● How to complete this task:
Read the records below and copy each line that contains "wiper".

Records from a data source

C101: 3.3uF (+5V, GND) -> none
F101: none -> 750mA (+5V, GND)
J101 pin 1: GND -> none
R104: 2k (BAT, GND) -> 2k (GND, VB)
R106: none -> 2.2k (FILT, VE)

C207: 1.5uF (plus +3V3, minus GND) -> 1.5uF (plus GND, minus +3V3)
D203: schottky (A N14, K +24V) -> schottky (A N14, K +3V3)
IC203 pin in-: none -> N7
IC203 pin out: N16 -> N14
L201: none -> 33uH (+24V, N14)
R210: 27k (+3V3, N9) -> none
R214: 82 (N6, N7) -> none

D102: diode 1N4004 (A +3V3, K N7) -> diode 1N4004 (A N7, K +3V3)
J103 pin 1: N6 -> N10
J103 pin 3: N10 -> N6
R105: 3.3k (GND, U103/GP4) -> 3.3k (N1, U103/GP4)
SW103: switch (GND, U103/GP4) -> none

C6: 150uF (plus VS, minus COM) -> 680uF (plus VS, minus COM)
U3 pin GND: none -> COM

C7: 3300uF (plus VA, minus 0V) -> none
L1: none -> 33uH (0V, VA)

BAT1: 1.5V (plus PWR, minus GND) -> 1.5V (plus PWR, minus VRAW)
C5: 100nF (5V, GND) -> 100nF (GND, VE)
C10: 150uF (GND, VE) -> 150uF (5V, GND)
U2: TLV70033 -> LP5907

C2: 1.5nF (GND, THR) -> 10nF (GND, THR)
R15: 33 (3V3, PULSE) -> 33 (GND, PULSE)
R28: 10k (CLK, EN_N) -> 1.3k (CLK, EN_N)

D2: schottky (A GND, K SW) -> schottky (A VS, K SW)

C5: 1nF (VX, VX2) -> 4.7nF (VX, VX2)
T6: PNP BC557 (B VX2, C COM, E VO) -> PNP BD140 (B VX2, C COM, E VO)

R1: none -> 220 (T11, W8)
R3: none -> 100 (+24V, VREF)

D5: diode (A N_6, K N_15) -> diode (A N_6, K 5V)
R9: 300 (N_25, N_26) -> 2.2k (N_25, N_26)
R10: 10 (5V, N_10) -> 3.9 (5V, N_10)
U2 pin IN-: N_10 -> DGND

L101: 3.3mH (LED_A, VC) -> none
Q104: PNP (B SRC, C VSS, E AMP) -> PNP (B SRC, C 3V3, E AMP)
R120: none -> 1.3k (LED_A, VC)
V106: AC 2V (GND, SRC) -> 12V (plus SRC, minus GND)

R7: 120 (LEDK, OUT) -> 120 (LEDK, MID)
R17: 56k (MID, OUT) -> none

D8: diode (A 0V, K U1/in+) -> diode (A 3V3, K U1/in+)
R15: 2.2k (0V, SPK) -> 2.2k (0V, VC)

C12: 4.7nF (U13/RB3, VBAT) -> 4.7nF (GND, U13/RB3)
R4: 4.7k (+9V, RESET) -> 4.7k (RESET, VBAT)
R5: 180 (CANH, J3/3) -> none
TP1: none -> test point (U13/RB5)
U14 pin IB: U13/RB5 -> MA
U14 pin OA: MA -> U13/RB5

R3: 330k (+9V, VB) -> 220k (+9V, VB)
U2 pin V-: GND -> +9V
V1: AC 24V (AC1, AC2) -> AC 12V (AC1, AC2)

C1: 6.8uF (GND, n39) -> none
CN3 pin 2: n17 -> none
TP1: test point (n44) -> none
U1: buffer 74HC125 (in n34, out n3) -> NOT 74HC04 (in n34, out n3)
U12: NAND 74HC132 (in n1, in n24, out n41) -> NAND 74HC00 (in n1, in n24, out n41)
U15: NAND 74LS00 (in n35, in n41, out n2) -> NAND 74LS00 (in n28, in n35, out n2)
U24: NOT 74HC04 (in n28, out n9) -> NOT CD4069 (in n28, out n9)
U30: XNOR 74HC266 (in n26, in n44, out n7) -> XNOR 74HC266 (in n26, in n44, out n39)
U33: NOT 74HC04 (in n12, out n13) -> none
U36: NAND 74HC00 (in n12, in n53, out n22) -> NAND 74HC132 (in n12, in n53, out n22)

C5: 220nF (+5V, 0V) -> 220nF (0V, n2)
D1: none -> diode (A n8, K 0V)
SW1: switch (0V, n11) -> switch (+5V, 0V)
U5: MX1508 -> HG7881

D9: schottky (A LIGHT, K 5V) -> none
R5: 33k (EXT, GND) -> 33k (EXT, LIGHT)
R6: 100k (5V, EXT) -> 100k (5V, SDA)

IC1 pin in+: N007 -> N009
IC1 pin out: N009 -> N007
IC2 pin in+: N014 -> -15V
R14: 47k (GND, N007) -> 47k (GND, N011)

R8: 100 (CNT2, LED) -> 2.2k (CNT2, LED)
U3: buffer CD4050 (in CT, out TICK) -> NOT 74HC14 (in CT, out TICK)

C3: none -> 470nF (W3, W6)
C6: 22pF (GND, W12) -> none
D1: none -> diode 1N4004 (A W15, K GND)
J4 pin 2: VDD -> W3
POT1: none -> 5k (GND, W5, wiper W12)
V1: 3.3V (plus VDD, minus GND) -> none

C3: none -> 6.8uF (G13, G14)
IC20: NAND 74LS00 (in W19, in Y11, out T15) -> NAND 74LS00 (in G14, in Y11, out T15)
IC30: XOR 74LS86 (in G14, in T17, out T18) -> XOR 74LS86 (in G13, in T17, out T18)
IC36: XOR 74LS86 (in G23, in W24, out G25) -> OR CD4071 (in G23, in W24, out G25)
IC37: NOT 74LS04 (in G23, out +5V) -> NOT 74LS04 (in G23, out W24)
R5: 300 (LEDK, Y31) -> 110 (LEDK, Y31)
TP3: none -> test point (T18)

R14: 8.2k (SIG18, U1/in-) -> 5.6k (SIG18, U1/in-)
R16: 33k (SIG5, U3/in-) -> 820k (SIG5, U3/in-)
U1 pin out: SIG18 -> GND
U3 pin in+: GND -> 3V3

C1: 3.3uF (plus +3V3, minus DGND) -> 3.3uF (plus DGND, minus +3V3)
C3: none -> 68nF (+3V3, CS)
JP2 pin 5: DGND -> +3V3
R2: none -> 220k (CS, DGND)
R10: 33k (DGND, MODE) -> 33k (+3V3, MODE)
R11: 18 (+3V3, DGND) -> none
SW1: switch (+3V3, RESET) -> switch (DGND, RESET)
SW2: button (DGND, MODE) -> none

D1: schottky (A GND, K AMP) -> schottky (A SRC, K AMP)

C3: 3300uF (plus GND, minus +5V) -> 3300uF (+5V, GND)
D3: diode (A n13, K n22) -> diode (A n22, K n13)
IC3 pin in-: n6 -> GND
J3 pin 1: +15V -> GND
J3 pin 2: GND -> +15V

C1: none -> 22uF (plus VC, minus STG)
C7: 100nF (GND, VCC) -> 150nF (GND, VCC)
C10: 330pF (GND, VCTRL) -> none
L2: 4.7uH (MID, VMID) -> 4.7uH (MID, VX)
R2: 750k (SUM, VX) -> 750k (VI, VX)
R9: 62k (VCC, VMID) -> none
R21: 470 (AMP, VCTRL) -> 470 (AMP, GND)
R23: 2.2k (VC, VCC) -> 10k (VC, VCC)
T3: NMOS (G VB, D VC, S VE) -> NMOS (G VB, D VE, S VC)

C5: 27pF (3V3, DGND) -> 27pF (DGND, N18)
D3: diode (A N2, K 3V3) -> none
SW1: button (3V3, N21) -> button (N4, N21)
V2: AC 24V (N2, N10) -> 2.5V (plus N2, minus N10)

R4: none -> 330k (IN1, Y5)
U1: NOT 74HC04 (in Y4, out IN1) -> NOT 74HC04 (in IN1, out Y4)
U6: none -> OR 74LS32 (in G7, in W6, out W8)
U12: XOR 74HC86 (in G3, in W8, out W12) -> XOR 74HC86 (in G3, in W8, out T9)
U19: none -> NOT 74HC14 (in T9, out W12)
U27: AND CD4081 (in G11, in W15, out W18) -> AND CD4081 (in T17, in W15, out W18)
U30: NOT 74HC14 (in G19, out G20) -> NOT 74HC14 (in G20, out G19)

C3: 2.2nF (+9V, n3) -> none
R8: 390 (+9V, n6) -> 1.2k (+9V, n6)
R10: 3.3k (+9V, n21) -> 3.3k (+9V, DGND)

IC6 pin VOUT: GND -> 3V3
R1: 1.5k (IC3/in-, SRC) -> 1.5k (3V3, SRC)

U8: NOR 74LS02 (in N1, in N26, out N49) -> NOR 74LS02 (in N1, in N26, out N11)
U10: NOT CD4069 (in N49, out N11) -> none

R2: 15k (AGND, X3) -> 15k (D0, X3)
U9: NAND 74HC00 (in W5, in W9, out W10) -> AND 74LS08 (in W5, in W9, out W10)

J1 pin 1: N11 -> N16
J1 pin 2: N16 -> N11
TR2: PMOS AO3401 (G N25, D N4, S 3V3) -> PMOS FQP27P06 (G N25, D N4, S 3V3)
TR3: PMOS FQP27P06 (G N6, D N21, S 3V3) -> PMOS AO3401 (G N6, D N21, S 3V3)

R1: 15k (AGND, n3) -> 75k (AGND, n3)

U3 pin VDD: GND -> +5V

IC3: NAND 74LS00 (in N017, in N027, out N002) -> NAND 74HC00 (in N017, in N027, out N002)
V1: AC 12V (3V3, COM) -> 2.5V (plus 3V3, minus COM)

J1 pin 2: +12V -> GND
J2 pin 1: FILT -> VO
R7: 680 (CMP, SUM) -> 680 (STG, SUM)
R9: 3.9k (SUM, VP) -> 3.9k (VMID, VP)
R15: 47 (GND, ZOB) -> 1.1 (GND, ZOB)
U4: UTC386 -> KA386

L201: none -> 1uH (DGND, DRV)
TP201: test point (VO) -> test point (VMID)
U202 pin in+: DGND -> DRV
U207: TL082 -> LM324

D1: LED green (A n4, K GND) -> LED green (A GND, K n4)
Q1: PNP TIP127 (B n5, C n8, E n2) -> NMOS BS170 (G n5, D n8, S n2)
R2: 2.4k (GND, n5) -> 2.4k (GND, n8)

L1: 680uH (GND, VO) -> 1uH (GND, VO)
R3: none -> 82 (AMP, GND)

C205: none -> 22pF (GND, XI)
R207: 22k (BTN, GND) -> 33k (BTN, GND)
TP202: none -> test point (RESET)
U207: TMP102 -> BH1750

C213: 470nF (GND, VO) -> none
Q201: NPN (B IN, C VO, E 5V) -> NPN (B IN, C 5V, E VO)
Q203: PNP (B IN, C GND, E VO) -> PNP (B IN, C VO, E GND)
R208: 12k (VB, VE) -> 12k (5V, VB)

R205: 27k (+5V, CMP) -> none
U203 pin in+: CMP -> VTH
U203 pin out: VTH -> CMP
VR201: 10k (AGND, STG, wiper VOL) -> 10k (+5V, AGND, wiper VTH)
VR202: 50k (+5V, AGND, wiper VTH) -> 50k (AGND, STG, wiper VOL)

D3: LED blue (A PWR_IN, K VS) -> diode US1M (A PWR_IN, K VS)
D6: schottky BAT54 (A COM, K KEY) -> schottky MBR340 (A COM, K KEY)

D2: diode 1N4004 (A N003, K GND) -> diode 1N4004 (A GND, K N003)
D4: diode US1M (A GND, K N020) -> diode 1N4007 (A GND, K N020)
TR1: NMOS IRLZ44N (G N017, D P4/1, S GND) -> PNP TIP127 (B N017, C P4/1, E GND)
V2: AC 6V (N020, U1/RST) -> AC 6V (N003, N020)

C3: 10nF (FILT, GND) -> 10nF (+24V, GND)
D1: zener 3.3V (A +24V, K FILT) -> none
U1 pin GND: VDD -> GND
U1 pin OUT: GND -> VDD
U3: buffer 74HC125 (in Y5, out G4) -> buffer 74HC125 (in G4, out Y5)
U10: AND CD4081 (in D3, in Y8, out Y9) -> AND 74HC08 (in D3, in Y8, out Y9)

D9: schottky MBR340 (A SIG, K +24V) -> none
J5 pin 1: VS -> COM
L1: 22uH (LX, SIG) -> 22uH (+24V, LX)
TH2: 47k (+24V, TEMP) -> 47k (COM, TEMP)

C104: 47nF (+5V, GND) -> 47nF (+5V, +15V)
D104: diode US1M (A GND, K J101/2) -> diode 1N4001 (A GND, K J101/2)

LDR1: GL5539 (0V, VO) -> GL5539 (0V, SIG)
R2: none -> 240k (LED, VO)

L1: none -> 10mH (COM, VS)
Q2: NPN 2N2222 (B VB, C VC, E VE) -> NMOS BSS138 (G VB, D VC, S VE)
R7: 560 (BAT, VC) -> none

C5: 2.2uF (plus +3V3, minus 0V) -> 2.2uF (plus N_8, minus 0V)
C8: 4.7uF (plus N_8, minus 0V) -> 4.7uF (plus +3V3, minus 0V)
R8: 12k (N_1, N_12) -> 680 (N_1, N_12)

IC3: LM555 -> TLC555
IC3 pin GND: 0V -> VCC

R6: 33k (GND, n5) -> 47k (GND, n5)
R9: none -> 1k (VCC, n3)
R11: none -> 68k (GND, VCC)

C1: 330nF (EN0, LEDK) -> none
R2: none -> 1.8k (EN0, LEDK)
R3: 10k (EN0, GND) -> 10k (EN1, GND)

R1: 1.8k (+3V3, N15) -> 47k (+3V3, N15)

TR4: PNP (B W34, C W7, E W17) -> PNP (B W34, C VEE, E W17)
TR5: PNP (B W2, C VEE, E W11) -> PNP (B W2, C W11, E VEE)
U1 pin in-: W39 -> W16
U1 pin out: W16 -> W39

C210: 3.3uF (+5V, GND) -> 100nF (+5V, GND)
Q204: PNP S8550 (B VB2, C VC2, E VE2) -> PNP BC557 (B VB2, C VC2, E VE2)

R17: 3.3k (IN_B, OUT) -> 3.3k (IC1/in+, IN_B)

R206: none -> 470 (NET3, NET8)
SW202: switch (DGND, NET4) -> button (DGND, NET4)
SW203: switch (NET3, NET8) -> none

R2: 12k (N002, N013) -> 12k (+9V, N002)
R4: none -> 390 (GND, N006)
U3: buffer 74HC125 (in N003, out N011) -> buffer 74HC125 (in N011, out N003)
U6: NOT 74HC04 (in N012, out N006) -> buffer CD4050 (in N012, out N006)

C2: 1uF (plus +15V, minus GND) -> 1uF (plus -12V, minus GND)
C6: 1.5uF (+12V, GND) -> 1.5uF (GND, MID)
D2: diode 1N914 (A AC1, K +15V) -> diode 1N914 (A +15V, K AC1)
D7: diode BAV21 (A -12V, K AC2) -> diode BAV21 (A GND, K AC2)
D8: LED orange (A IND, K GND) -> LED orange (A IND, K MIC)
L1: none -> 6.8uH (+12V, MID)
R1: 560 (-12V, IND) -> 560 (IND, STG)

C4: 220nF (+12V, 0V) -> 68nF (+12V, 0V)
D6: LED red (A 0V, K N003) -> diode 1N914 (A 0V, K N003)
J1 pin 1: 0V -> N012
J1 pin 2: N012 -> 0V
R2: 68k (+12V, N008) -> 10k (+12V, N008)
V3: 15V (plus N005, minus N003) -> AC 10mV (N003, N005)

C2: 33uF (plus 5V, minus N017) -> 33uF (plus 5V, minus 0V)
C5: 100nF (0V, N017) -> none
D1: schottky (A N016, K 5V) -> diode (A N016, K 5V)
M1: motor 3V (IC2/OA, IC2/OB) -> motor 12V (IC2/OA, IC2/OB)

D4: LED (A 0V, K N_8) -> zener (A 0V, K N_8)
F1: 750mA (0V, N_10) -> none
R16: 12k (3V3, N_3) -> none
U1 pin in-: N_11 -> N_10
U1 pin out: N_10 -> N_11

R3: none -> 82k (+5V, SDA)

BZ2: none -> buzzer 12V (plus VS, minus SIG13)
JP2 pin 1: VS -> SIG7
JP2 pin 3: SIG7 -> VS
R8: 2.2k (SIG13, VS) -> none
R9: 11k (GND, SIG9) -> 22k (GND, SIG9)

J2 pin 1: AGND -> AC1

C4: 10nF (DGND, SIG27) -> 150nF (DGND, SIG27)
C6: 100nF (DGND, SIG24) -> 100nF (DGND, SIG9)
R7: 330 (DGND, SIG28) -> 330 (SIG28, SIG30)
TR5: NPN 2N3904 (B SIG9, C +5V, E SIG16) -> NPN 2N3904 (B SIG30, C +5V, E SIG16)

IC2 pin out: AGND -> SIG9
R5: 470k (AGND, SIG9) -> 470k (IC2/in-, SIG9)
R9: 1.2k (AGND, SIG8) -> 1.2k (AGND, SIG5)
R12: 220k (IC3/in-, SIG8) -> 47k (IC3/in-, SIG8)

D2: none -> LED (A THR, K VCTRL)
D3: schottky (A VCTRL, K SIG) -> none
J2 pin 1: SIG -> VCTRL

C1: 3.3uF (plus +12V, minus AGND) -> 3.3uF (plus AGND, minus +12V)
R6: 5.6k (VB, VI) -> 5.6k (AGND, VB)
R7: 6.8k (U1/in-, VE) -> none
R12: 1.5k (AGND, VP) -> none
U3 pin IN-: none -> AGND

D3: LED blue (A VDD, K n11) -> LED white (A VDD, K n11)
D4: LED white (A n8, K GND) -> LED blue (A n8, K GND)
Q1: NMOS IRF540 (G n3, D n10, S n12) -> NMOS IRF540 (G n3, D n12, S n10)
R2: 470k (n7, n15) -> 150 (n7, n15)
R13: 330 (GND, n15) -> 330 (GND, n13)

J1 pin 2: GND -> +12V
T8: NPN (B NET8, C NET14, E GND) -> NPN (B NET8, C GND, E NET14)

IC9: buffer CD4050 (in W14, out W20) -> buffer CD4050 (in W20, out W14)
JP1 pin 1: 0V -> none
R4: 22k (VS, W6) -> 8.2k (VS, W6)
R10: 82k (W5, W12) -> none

● Output of the task:
POT1: none -> 5k (GND, W5, wiper W12)
VR201: 10k (AGND, STG, wiper VOL) -> 10k (+5V, AGND, wiper VTH)
VR202: 50k (+5V, AGND, wiper VTH) -> 50k (AGND, STG, wiper VOL)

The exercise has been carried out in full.